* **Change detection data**
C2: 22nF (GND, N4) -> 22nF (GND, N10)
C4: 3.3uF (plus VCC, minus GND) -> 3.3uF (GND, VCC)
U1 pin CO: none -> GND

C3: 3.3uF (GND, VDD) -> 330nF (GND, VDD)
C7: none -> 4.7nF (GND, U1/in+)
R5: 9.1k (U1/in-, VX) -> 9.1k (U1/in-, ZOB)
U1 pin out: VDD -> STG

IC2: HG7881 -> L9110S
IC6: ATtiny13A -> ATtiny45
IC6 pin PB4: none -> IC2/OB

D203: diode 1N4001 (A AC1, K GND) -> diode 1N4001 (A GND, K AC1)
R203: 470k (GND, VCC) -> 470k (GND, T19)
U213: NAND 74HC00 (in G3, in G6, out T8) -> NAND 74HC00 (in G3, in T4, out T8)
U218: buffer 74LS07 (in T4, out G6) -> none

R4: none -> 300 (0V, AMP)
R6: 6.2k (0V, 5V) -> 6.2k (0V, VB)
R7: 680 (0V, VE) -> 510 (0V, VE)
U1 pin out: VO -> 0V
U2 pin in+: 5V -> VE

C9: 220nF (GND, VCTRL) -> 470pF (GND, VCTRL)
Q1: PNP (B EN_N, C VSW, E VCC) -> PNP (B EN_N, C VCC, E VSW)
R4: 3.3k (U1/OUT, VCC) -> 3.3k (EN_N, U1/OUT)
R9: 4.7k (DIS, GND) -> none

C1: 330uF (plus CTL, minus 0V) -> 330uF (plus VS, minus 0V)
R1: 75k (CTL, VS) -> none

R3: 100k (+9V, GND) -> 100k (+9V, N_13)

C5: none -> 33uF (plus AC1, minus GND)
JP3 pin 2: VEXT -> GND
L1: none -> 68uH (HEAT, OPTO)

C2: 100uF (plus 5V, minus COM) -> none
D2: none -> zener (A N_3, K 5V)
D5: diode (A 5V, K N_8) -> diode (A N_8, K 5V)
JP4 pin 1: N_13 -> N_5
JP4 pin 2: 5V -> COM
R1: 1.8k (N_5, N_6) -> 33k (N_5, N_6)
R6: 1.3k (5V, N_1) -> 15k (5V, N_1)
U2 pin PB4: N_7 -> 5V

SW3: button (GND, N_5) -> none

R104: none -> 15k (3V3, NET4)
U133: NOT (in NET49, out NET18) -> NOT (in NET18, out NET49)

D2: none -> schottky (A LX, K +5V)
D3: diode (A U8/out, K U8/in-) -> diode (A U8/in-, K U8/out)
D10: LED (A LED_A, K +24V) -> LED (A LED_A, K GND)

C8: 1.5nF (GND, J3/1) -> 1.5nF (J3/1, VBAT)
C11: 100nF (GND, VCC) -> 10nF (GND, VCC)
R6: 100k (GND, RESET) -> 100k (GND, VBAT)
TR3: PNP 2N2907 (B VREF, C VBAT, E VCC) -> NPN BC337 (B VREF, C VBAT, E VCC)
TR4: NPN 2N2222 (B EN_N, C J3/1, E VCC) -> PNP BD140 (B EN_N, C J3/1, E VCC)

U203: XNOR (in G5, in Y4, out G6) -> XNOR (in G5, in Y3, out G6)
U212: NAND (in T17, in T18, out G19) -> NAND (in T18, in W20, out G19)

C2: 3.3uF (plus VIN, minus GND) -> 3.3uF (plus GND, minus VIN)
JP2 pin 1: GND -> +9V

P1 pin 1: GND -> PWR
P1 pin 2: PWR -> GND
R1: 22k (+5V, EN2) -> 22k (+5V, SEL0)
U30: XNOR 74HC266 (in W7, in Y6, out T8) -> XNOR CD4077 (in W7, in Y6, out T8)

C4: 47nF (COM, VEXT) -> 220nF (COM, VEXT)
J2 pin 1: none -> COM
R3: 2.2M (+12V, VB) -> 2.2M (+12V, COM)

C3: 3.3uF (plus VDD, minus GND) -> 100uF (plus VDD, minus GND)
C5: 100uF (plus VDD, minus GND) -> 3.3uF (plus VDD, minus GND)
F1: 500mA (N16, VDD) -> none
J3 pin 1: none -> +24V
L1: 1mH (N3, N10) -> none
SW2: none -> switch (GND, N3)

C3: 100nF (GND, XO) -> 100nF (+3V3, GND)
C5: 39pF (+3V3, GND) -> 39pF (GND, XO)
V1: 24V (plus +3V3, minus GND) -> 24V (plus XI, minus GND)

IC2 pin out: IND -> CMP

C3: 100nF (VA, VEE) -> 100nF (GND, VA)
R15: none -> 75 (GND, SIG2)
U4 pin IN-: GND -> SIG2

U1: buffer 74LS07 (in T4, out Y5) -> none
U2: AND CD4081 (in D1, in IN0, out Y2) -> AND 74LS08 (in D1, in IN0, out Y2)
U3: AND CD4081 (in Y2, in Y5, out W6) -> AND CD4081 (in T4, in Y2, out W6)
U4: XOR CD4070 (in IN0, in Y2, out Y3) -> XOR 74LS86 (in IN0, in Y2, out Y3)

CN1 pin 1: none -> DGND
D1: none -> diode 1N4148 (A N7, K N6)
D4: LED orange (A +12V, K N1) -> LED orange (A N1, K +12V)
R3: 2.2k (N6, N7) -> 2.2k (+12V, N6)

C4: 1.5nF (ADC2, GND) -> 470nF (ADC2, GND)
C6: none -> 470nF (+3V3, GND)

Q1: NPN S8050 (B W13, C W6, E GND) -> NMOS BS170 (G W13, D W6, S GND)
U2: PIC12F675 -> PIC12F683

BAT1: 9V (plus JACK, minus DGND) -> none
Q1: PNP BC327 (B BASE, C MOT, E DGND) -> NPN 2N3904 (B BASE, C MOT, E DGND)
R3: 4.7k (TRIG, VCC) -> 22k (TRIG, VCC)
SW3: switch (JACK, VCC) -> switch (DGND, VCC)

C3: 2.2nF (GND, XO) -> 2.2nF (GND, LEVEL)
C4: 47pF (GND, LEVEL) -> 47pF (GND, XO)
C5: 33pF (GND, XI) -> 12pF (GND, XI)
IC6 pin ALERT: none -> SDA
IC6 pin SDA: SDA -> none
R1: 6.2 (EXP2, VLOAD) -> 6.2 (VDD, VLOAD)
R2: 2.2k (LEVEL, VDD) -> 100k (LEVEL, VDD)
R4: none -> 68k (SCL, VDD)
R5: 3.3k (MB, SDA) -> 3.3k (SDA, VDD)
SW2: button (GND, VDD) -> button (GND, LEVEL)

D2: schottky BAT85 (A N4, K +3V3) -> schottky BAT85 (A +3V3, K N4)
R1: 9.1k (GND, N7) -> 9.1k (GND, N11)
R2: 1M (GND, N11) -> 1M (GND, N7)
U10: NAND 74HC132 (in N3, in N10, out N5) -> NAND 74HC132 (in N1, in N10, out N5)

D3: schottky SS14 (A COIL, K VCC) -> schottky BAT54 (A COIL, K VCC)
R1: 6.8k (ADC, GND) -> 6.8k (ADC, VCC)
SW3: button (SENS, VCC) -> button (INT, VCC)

* **Task description**
Taking the line with "JP4 pin 2: 5V -> COM" as the first and the line with "U30: XNOR 74HC266" as the last, retype that stretch of the data above exactly, with no other lines.

* **Response to the task**
JP4 pin 2: 5V -> COM
R1: 1.8k (N_5, N_6) -> 33k (N_5, N_6)
R6: 1.3k (5V, N_1) -> 15k (5V, N_1)
U2 pin PB4: N_7 -> 5V

SW3: button (GND, N_5) -> none

R104: none -> 15k (3V3, NET4)
U133: NOT (in NET49, out NET18) -> NOT (in NET18, out NET49)

D2: none -> schottky (A LX, K +5V)
D3: diode (A U8/out, K U8/in-) -> diode (A U8/in-, K U8/out)
D10: LED (A LED_A, K +24V) -> LED (A LED_A, K GND)

C8: 1.5nF (GND, J3/1) -> 1.5nF (J3/1, VBAT)
C11: 100nF (GND, VCC) -> 10nF (GND, VCC)
R6: 100k (GND, RESET) -> 100k (GND, VBAT)
TR3: PNP 2N2907 (B VREF, C VBAT, E VCC) -> NPN BC337 (B VREF, C VBAT, E VCC)
TR4: NPN 2N2222 (B EN_N, C J3/1, E VCC) -> PNP BD140 (B EN_N, C J3/1, E VCC)

U203: XNOR (in G5, in Y4, out G6) -> XNOR (in G5, in Y3, out G6)
U212: NAND (in T17, in T18, out G19) -> NAND (in T18, in W20, out G19)

C2: 3.3uF (plus VIN, minus GND) -> 3.3uF (plus GND, minus VIN)
JP2 pin 1: GND -> +9V

P1 pin 1: GND -> PWR
P1 pin 2: PWR -> GND
R1: 22k (+5V, EN2) -> 22k (+5V, SEL0)
U30: XNOR 74HC266 (in W7, in Y6, out T8) -> XNOR CD4077 (in W7, in Y6, out T8)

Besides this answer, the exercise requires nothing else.